Task brief:
The answer must consist of every line below containing "green".
--- Data records Enclosed Below ---
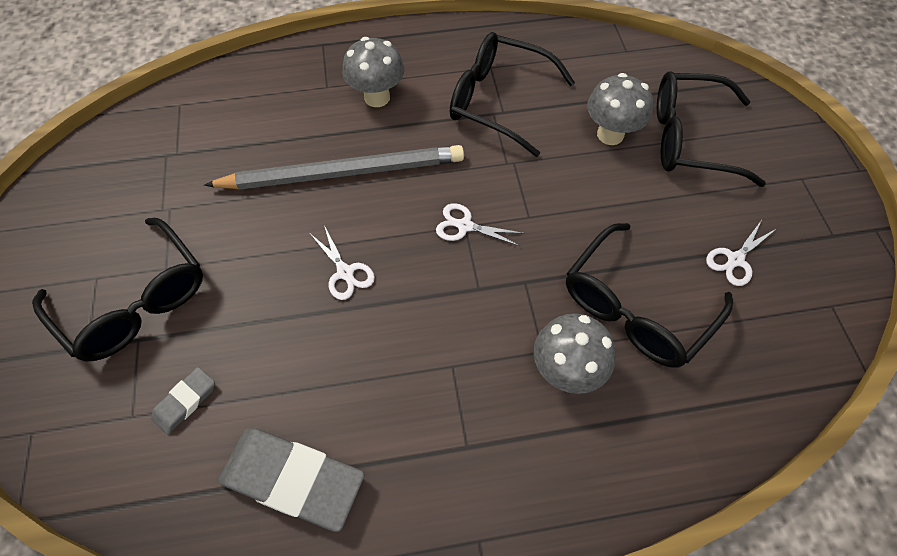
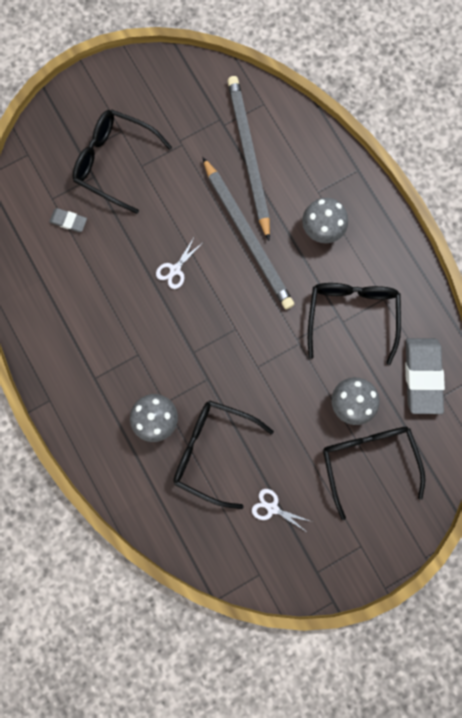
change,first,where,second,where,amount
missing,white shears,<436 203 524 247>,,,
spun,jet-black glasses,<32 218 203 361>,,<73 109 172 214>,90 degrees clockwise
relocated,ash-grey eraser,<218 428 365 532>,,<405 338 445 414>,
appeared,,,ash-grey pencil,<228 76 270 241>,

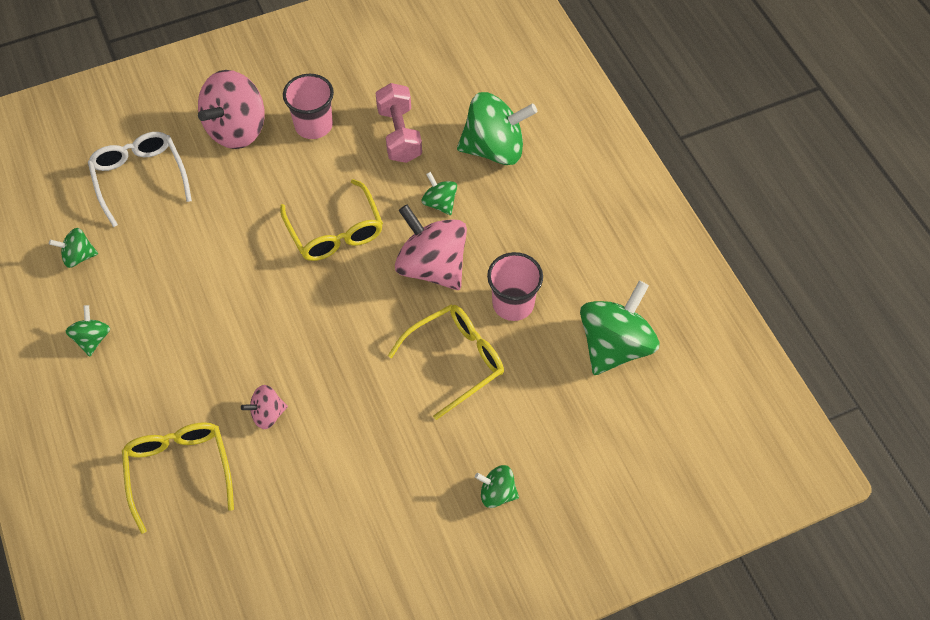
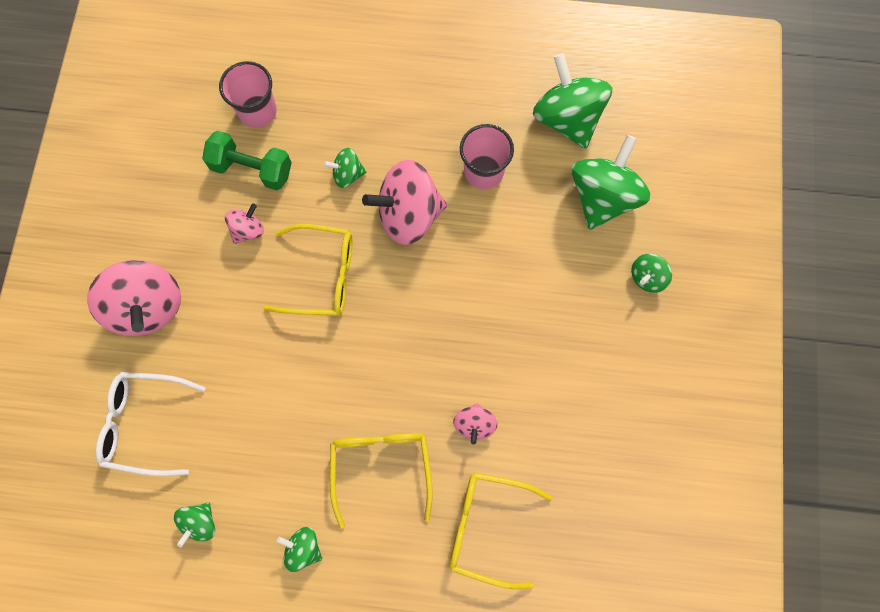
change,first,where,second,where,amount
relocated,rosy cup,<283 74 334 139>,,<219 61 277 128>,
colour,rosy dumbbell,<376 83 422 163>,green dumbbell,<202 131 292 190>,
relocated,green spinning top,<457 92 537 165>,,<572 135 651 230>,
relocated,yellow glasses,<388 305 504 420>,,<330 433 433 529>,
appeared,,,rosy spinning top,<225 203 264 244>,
--- End of Enclosed Data records ---
Result of the task:
colour,rosy dumbbell,<376 83 422 163>,green dumbbell,<202 131 292 190>,
relocated,green spinning top,<457 92 537 165>,,<572 135 651 230>,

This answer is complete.